:: Data under study

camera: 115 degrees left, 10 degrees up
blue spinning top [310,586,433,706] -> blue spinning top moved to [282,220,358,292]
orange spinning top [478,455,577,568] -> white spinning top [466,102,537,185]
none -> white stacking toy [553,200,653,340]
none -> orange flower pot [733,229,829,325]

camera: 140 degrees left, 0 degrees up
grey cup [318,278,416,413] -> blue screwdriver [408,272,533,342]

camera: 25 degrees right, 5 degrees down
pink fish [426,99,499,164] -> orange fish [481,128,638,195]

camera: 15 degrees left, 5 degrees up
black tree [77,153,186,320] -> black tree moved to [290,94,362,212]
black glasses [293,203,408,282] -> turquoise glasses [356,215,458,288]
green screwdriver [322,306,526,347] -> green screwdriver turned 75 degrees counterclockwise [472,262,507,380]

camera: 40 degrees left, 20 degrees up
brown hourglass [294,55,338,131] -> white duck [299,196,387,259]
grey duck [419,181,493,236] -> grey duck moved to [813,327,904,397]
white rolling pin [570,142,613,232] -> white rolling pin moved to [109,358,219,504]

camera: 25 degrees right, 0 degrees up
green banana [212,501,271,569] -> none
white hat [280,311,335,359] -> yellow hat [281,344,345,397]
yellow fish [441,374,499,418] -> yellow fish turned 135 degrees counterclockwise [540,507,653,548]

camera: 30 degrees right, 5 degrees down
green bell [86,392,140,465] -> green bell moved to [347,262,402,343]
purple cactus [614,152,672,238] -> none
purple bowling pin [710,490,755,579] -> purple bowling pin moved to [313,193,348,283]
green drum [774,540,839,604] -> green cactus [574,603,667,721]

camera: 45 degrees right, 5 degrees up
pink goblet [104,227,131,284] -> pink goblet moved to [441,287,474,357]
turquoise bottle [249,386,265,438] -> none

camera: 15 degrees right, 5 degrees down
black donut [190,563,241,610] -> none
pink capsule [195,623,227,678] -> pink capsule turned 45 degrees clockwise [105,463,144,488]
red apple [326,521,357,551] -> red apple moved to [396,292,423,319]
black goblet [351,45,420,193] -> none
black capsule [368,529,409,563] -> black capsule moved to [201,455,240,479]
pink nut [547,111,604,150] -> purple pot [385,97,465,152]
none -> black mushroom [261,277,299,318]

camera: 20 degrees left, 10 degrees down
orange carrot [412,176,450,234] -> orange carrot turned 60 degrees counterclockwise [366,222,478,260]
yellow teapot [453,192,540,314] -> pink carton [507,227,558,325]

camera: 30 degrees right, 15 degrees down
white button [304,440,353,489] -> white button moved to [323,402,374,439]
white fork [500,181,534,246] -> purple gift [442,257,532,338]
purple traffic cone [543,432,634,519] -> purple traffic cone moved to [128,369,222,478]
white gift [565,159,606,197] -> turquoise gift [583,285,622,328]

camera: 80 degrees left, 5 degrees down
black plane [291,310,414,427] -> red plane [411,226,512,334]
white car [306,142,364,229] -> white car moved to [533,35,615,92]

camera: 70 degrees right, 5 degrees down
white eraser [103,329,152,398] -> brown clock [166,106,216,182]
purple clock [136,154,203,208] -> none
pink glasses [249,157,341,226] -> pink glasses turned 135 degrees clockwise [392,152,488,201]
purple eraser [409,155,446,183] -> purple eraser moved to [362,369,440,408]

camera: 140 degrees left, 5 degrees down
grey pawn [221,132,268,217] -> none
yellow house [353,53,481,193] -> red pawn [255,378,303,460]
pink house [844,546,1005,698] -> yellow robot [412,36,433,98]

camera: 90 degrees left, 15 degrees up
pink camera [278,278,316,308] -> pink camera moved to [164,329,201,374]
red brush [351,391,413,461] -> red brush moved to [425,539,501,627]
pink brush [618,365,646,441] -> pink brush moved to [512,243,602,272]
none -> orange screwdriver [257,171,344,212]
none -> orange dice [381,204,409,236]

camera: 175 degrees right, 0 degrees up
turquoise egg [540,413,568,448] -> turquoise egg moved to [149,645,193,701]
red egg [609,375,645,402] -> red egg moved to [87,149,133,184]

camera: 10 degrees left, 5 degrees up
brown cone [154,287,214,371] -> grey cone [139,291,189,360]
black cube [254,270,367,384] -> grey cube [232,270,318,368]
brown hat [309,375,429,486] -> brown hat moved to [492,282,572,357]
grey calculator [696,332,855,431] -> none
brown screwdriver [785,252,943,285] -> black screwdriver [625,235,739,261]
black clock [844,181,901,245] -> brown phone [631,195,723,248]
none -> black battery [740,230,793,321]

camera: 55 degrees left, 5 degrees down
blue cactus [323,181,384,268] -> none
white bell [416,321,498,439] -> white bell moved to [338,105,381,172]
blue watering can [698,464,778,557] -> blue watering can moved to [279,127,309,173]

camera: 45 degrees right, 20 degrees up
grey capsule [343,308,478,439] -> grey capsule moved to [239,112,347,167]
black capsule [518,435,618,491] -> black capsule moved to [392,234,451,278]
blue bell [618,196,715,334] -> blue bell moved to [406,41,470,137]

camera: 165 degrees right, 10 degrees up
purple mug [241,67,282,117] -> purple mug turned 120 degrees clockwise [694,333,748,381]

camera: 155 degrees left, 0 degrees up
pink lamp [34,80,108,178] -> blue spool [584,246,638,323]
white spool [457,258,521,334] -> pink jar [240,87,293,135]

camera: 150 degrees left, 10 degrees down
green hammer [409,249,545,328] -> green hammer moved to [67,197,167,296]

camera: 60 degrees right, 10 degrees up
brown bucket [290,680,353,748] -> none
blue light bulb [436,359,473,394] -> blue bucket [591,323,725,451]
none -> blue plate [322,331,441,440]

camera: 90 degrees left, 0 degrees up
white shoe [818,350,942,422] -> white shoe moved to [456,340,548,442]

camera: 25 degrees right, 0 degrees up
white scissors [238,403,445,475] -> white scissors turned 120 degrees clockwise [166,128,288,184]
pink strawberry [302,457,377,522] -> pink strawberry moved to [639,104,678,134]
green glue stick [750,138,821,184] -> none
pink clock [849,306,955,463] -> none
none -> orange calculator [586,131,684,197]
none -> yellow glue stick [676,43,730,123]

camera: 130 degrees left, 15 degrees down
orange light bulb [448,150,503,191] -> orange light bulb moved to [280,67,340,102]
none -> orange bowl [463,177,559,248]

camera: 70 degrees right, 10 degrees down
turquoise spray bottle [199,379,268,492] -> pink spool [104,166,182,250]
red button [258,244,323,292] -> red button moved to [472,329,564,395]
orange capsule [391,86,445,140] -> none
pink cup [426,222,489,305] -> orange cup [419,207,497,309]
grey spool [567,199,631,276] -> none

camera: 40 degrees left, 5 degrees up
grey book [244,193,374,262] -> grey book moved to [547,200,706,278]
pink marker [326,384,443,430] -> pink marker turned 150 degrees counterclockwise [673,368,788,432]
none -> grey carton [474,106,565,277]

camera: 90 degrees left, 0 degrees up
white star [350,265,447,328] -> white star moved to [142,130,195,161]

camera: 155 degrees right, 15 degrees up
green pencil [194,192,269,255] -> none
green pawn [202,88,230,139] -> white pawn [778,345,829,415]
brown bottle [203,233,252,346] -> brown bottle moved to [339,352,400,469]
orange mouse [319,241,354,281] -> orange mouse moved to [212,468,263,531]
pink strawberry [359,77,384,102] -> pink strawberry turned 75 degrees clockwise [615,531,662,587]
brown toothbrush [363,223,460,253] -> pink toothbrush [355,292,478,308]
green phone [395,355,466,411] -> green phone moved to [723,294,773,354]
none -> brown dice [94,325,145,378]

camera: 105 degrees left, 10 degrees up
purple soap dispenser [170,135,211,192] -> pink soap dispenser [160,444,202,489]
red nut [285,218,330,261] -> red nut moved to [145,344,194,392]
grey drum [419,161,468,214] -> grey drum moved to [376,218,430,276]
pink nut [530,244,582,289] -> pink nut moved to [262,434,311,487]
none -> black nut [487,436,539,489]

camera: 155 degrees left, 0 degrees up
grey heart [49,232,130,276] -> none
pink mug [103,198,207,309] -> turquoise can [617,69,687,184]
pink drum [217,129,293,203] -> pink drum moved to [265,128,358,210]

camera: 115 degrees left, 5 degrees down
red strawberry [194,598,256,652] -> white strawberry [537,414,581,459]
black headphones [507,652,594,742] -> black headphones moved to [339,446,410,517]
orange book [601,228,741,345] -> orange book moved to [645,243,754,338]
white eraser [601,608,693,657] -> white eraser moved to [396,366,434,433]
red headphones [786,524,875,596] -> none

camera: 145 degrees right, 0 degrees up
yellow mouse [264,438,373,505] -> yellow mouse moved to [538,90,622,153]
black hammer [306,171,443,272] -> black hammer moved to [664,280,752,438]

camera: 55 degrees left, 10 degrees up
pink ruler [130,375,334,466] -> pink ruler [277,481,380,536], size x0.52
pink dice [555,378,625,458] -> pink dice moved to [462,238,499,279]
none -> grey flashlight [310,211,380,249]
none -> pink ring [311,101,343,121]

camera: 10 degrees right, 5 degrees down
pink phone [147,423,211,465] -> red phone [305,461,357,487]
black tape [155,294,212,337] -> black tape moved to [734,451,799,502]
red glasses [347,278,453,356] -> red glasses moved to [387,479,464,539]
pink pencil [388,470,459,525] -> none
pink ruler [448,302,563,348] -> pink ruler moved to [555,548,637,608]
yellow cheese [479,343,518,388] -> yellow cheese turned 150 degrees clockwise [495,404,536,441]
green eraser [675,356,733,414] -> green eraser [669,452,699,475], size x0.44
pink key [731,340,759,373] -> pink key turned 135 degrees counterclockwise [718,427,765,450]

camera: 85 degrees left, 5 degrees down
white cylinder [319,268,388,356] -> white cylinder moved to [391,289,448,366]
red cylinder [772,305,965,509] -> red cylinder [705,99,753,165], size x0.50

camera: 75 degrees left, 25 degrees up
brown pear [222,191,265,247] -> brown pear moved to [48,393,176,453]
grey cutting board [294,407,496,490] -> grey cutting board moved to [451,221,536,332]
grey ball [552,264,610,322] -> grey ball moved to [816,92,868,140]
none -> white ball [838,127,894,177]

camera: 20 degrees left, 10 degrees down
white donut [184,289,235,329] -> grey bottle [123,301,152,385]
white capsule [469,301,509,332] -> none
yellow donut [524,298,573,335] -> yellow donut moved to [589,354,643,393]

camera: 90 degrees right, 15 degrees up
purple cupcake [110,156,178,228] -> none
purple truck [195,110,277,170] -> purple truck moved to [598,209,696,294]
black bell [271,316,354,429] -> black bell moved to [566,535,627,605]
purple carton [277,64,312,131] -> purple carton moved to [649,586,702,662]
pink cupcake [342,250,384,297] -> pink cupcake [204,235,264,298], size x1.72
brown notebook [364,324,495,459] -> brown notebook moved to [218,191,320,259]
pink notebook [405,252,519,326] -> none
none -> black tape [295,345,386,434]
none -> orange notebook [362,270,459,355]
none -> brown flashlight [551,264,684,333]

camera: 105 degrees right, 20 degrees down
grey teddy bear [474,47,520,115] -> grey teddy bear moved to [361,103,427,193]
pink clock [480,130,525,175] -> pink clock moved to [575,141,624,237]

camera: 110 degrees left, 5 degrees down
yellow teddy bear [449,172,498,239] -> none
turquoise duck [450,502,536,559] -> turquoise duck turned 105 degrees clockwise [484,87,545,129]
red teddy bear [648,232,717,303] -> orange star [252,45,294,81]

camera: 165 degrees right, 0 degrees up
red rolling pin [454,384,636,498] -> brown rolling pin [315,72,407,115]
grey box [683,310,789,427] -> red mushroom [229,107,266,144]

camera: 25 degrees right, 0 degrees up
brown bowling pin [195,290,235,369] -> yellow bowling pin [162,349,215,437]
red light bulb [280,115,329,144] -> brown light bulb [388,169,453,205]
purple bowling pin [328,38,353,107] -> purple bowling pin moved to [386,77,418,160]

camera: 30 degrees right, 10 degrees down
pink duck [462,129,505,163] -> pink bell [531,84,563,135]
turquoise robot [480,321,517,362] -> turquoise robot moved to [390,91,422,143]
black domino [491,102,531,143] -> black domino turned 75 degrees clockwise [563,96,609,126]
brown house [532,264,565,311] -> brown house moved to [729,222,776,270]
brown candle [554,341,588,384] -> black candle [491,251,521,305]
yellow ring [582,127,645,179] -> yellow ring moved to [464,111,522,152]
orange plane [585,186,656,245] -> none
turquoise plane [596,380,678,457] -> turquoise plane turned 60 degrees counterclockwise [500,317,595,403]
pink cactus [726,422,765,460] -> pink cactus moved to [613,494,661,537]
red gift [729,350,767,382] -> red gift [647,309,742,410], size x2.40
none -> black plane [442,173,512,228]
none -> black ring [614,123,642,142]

::::

Work request:
From the first line of the records above to the line that contains "camera: 140 degrees left, 0 degrees up", quote each line exactly.

Answer:
camera: 115 degrees left, 10 degrees up
blue spinning top [310,586,433,706] -> blue spinning top moved to [282,220,358,292]
orange spinning top [478,455,577,568] -> white spinning top [466,102,537,185]
none -> white stacking toy [553,200,653,340]
none -> orange flower pot [733,229,829,325]

camera: 140 degrees left, 0 degrees up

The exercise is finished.